** Data to examine follows **

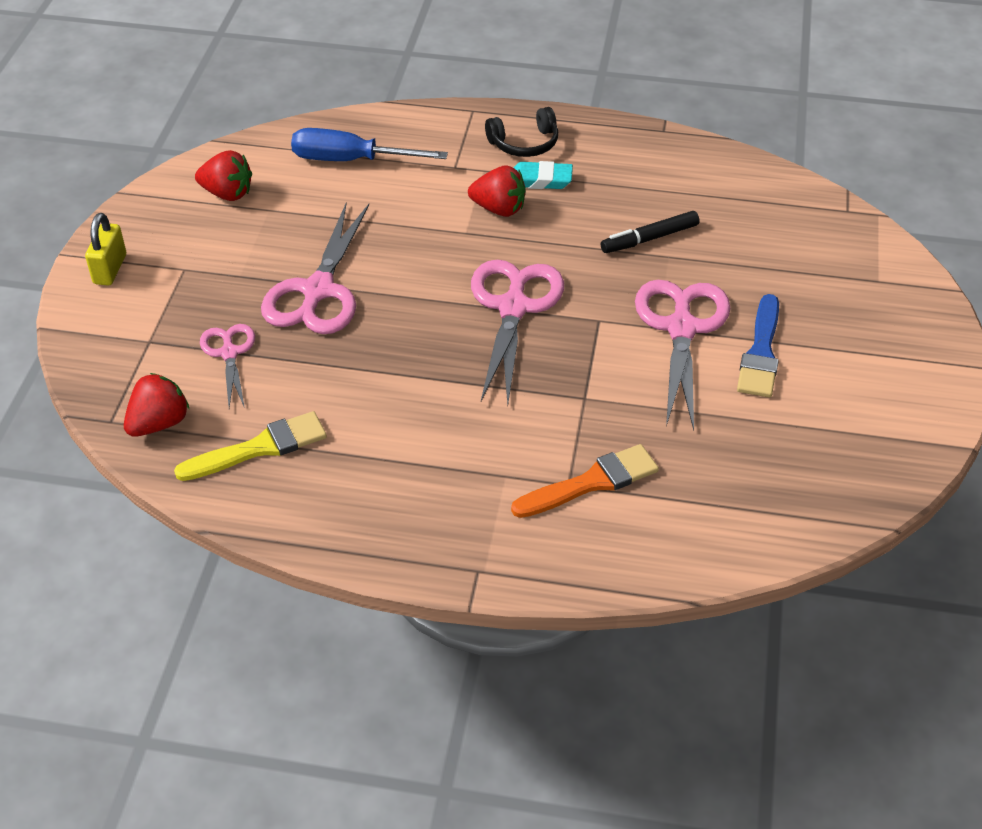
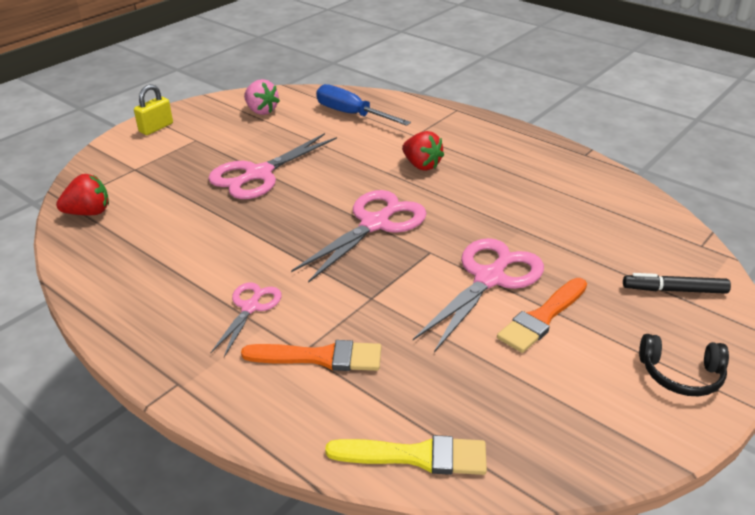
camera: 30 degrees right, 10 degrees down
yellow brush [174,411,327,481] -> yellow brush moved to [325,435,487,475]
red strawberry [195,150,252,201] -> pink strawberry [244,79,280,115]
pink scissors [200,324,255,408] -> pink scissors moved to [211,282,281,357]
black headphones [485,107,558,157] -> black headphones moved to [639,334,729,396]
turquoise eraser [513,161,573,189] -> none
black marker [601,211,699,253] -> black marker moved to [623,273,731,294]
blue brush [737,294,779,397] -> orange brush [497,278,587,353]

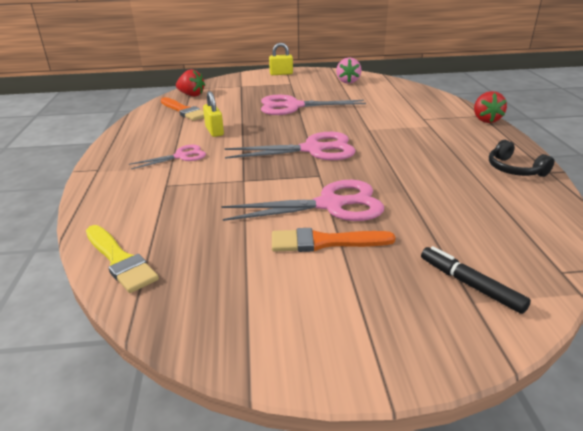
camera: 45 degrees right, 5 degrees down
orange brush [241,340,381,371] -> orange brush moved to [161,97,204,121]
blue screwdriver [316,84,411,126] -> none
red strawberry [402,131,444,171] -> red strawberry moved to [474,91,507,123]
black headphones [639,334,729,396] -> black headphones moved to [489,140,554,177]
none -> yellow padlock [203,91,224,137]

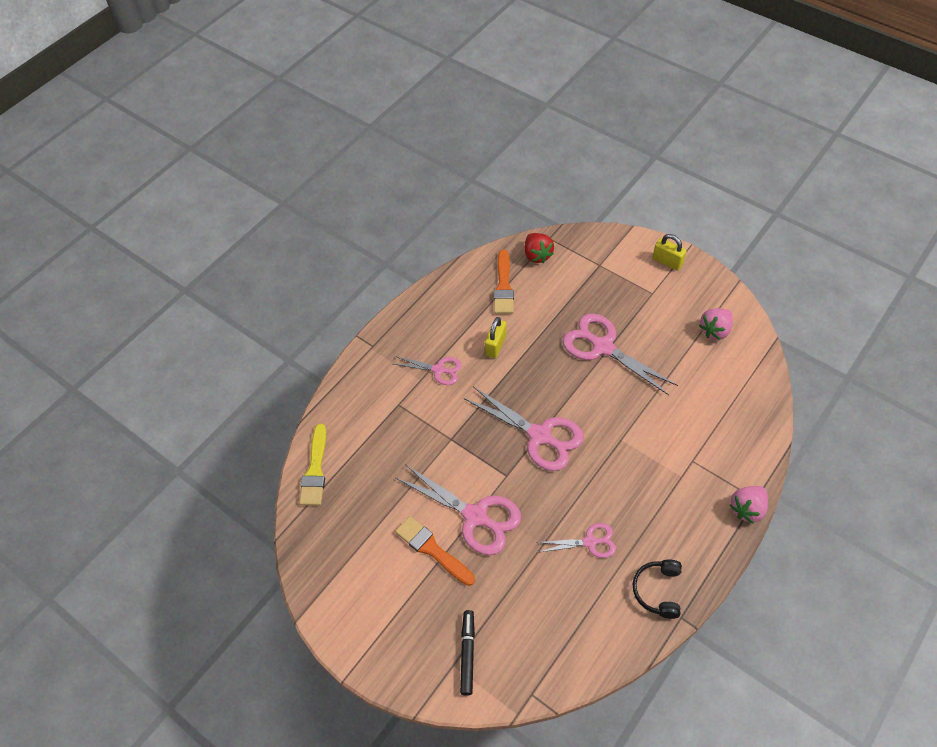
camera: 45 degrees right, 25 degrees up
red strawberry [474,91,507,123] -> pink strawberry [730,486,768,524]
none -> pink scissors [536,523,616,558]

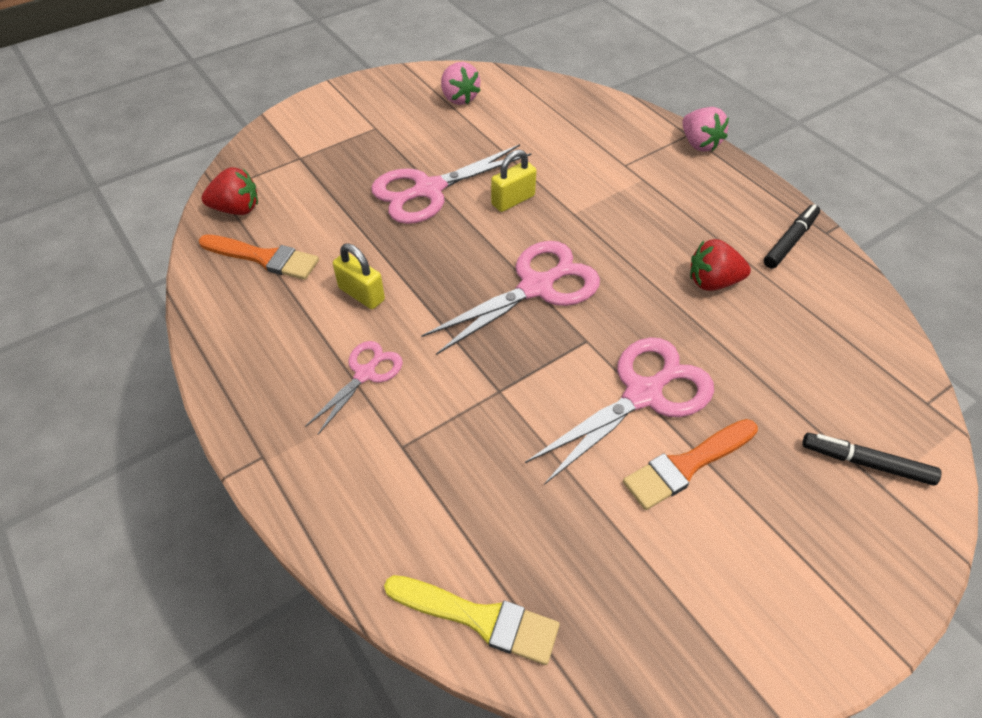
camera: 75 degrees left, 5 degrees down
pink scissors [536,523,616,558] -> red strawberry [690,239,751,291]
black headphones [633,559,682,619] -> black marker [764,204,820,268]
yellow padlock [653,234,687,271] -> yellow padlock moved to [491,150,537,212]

** End of Data to examine **

-- What you have to do --
Find the line with "black headphones [639,334,729,396]". Reproduce it and every line after it through the last line above exactly, leaving out the pictures.

-- Task answer --
black headphones [639,334,729,396] -> black headphones moved to [489,140,554,177]
none -> yellow padlock [203,91,224,137]

camera: 45 degrees right, 25 degrees up
red strawberry [474,91,507,123] -> pink strawberry [730,486,768,524]
none -> pink scissors [536,523,616,558]

camera: 75 degrees left, 5 degrees down
pink scissors [536,523,616,558] -> red strawberry [690,239,751,291]
black headphones [633,559,682,619] -> black marker [764,204,820,268]
yellow padlock [653,234,687,271] -> yellow padlock moved to [491,150,537,212]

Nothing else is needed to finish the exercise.